• **Exercise description**
Every record needs to be repeated exactly; its pictures do not.

• **Data shown**
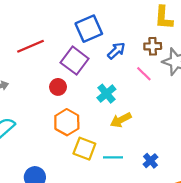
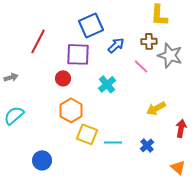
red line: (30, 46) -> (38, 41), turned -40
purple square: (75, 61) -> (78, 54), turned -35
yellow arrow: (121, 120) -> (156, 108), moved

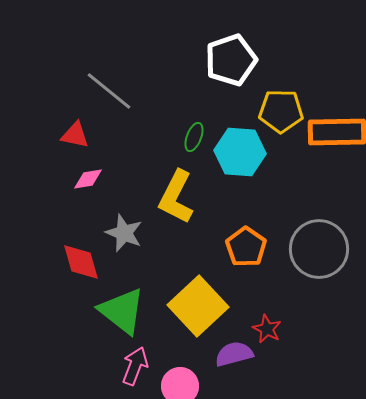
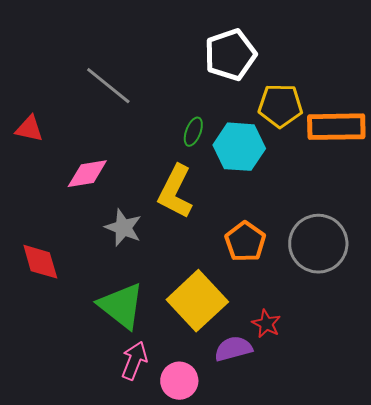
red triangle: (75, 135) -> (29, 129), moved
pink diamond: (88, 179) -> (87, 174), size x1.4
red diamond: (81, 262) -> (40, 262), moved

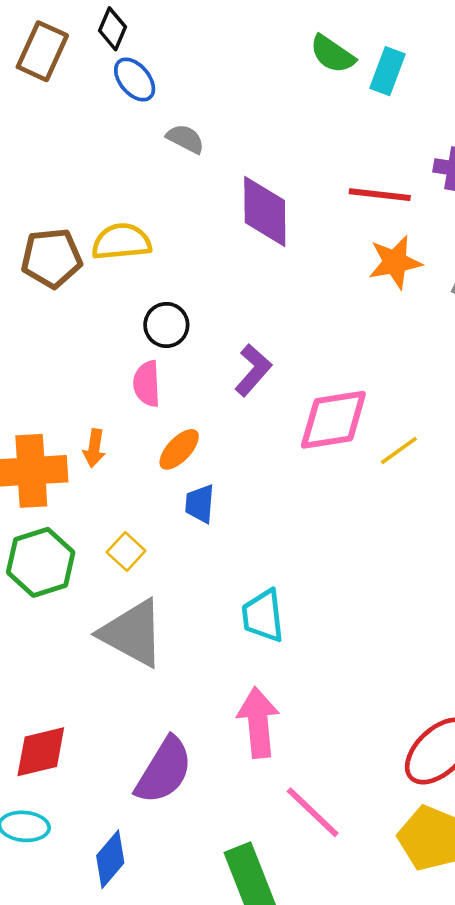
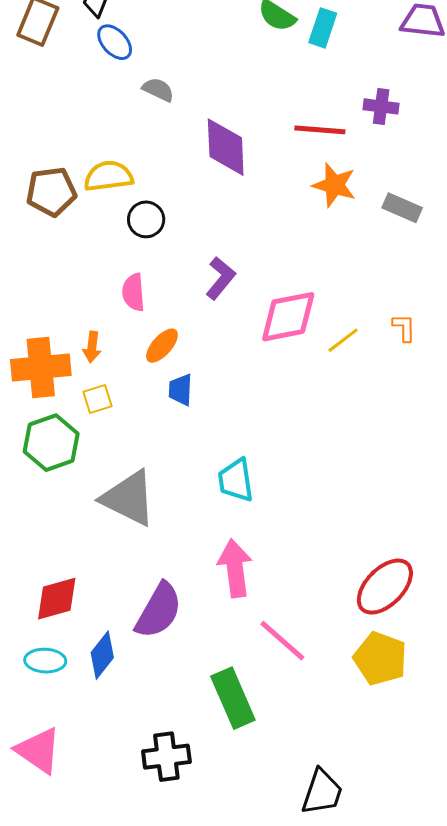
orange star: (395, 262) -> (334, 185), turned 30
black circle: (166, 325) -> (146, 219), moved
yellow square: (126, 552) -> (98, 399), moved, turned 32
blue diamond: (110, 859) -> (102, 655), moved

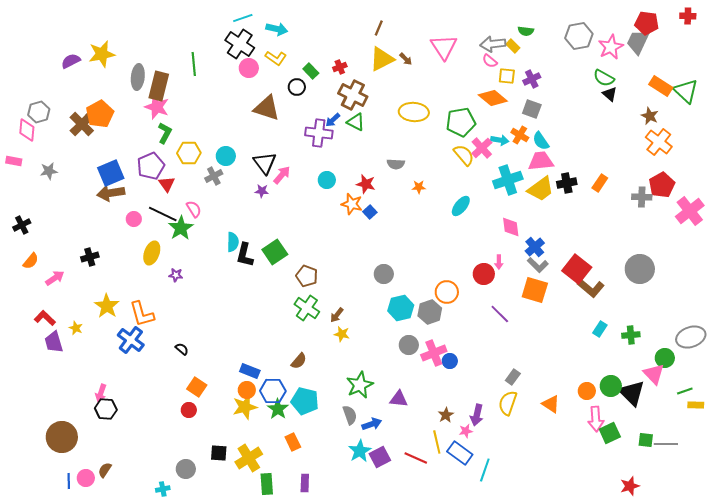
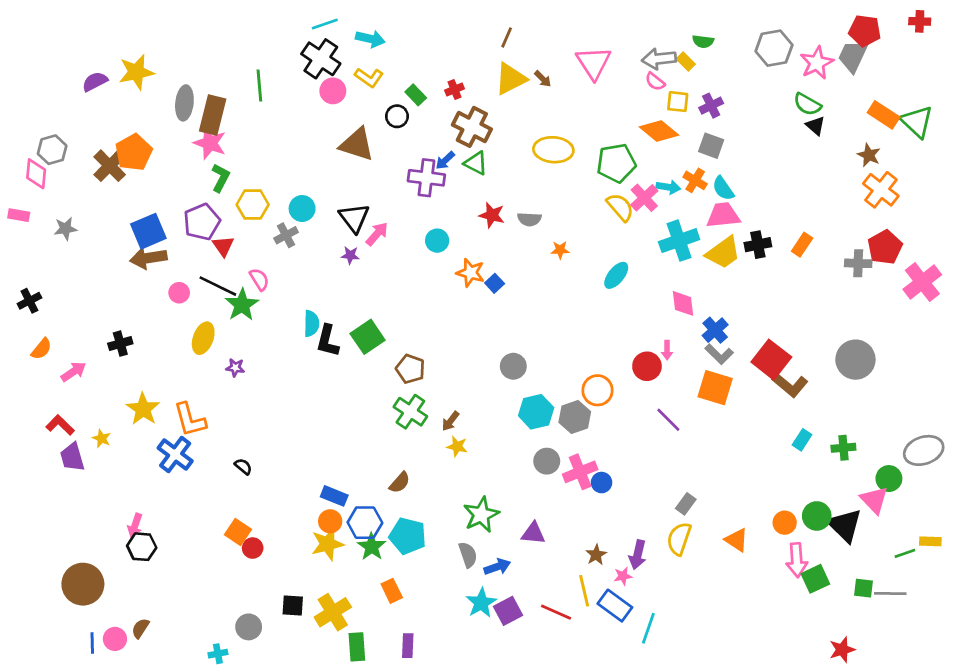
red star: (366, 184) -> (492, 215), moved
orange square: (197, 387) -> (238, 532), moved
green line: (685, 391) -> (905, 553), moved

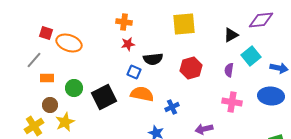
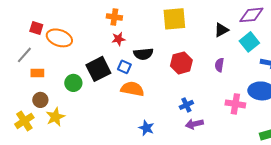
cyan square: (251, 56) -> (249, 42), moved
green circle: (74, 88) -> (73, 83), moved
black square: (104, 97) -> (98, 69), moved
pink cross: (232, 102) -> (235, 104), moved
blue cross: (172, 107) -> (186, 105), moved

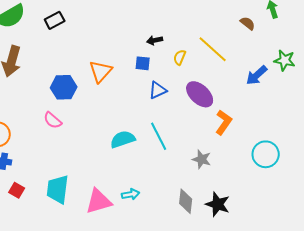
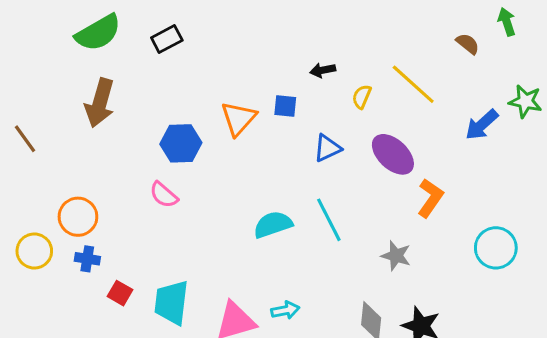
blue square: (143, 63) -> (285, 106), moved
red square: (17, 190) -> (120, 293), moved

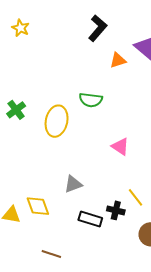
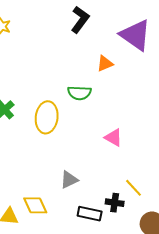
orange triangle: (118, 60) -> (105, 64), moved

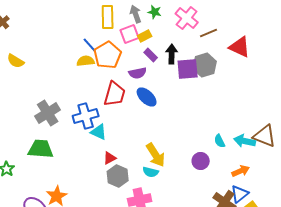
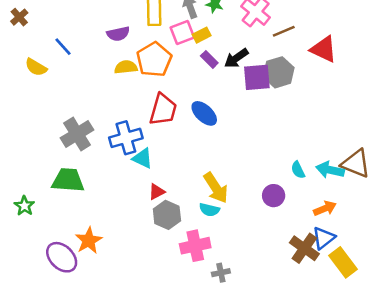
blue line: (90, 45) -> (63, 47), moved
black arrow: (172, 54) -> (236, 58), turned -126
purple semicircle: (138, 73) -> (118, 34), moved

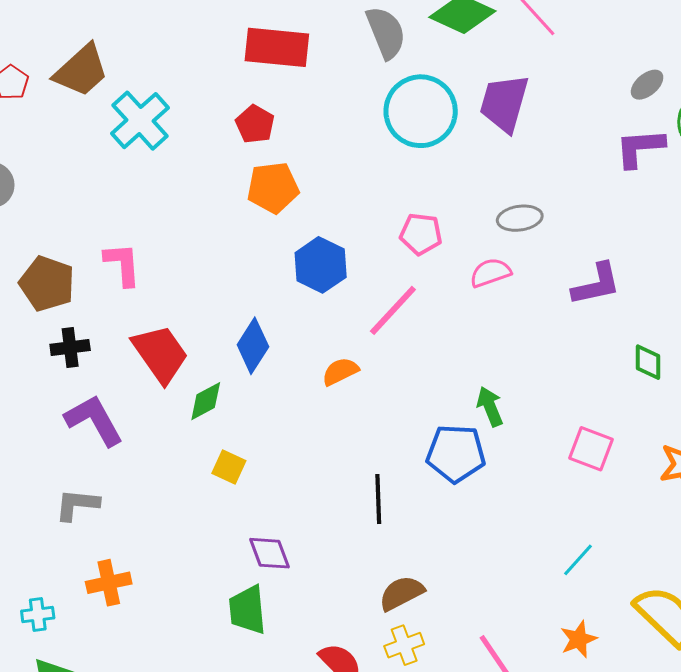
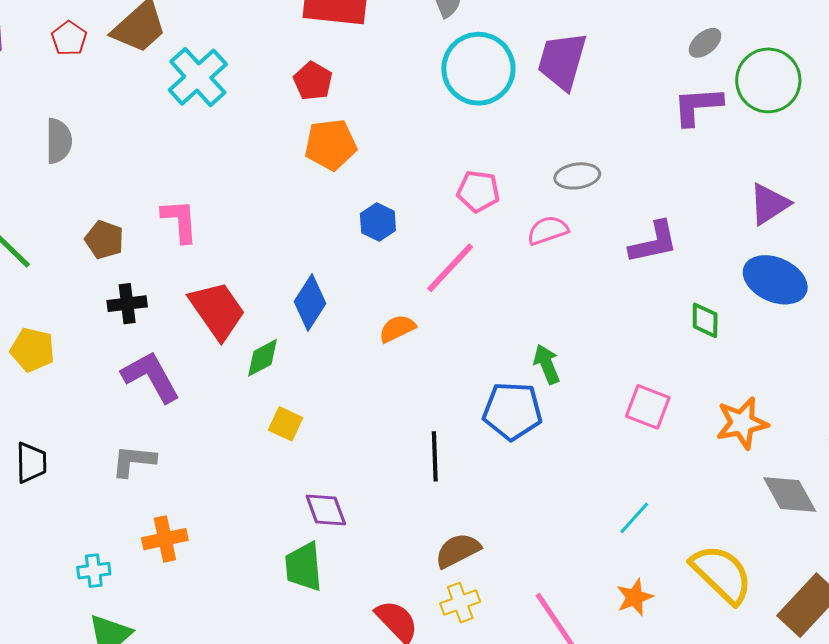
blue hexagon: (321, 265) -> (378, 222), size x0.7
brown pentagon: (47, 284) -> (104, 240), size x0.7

• **Written solution**
red line: (30, 46) -> (38, 41), turned -40
purple square: (75, 61) -> (78, 54), turned -35
yellow arrow: (121, 120) -> (156, 108), moved

red triangle: (75, 135) -> (29, 129), moved
pink diamond: (88, 179) -> (87, 174), size x1.4
red diamond: (81, 262) -> (40, 262), moved

orange star: (395, 262) -> (334, 185), turned 30
black circle: (166, 325) -> (146, 219), moved
yellow square: (126, 552) -> (98, 399), moved, turned 32
blue diamond: (110, 859) -> (102, 655), moved

red star: (366, 184) -> (492, 215), moved
orange square: (197, 387) -> (238, 532), moved
green line: (685, 391) -> (905, 553), moved

cyan square: (251, 56) -> (249, 42), moved
green circle: (74, 88) -> (73, 83), moved
black square: (104, 97) -> (98, 69), moved
pink cross: (232, 102) -> (235, 104), moved
blue cross: (172, 107) -> (186, 105), moved

blue square: (143, 63) -> (285, 106), moved
red square: (17, 190) -> (120, 293), moved

orange triangle: (118, 60) -> (105, 64), moved

blue line: (90, 45) -> (63, 47), moved
black arrow: (172, 54) -> (236, 58), turned -126
purple semicircle: (138, 73) -> (118, 34), moved

blue hexagon: (321, 265) -> (378, 222), size x0.7
brown pentagon: (47, 284) -> (104, 240), size x0.7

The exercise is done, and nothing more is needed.